[Start of Attachment]

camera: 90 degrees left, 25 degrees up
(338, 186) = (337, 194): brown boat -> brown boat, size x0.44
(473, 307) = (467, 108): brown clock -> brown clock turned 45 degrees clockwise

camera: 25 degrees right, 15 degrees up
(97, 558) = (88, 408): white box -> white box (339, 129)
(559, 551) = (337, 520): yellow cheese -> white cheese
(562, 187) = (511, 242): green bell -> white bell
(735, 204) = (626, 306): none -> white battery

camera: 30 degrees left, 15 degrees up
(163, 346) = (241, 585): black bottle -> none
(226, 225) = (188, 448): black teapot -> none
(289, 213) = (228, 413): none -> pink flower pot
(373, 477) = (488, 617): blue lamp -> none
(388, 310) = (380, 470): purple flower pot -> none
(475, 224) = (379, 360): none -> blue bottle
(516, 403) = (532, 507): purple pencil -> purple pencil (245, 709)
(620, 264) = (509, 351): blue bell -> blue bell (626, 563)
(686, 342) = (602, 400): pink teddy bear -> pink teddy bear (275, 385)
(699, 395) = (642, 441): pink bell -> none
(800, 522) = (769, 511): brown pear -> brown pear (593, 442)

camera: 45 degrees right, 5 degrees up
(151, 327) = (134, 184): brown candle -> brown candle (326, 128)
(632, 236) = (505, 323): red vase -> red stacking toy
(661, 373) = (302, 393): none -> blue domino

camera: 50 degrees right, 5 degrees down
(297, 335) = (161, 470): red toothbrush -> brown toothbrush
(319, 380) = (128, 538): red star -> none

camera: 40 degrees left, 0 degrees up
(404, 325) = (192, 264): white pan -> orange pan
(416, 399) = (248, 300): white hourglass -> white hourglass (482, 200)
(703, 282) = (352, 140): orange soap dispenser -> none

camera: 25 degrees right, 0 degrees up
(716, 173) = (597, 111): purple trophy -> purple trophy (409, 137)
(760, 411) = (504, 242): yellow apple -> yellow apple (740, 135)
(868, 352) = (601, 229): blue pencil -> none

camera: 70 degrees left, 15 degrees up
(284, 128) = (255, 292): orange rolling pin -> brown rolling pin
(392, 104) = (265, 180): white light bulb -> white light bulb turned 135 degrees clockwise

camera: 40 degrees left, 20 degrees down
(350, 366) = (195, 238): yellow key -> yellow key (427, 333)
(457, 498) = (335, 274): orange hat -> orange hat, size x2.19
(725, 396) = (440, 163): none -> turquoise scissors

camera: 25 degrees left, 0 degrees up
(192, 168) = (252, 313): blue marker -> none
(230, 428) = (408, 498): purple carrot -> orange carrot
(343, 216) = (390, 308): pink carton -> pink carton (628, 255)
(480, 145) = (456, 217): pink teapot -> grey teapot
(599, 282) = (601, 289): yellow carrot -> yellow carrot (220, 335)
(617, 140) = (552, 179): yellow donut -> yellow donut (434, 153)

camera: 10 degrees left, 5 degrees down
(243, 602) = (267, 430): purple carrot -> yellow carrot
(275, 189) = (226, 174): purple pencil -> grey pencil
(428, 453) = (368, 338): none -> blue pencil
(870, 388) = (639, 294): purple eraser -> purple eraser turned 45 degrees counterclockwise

[End of Attachment]

## [Your instructions]
With nothing left out, output the whole listing exactly.

## [Written solution]
camera: 90 degrees left, 25 degrees up
(338, 186) = (337, 194): brown boat -> brown boat, size x0.44
(473, 307) = (467, 108): brown clock -> brown clock turned 45 degrees clockwise

camera: 25 degrees right, 15 degrees up
(97, 558) = (88, 408): white box -> white box (339, 129)
(559, 551) = (337, 520): yellow cheese -> white cheese
(562, 187) = (511, 242): green bell -> white bell
(735, 204) = (626, 306): none -> white battery

camera: 30 degrees left, 15 degrees up
(163, 346) = (241, 585): black bottle -> none
(226, 225) = (188, 448): black teapot -> none
(289, 213) = (228, 413): none -> pink flower pot
(373, 477) = (488, 617): blue lamp -> none
(388, 310) = (380, 470): purple flower pot -> none
(475, 224) = (379, 360): none -> blue bottle
(516, 403) = (532, 507): purple pencil -> purple pencil (245, 709)
(620, 264) = (509, 351): blue bell -> blue bell (626, 563)
(686, 342) = (602, 400): pink teddy bear -> pink teddy bear (275, 385)
(699, 395) = (642, 441): pink bell -> none
(800, 522) = (769, 511): brown pear -> brown pear (593, 442)

camera: 45 degrees right, 5 degrees up
(151, 327) = (134, 184): brown candle -> brown candle (326, 128)
(632, 236) = (505, 323): red vase -> red stacking toy
(661, 373) = (302, 393): none -> blue domino

camera: 50 degrees right, 5 degrees down
(297, 335) = (161, 470): red toothbrush -> brown toothbrush
(319, 380) = (128, 538): red star -> none

camera: 40 degrees left, 0 degrees up
(404, 325) = (192, 264): white pan -> orange pan
(416, 399) = (248, 300): white hourglass -> white hourglass (482, 200)
(703, 282) = (352, 140): orange soap dispenser -> none

camera: 25 degrees right, 0 degrees up
(716, 173) = (597, 111): purple trophy -> purple trophy (409, 137)
(760, 411) = (504, 242): yellow apple -> yellow apple (740, 135)
(868, 352) = (601, 229): blue pencil -> none

camera: 70 degrees left, 15 degrees up
(284, 128) = (255, 292): orange rolling pin -> brown rolling pin
(392, 104) = (265, 180): white light bulb -> white light bulb turned 135 degrees clockwise

camera: 40 degrees left, 20 degrees down
(350, 366) = (195, 238): yellow key -> yellow key (427, 333)
(457, 498) = (335, 274): orange hat -> orange hat, size x2.19
(725, 396) = (440, 163): none -> turquoise scissors

camera: 25 degrees left, 0 degrees up
(192, 168) = (252, 313): blue marker -> none
(230, 428) = (408, 498): purple carrot -> orange carrot
(343, 216) = (390, 308): pink carton -> pink carton (628, 255)
(480, 145) = (456, 217): pink teapot -> grey teapot
(599, 282) = (601, 289): yellow carrot -> yellow carrot (220, 335)
(617, 140) = (552, 179): yellow donut -> yellow donut (434, 153)

camera: 10 degrees left, 5 degrees down
(243, 602) = (267, 430): purple carrot -> yellow carrot
(275, 189) = (226, 174): purple pencil -> grey pencil
(428, 453) = (368, 338): none -> blue pencil
(870, 388) = (639, 294): purple eraser -> purple eraser turned 45 degrees counterclockwise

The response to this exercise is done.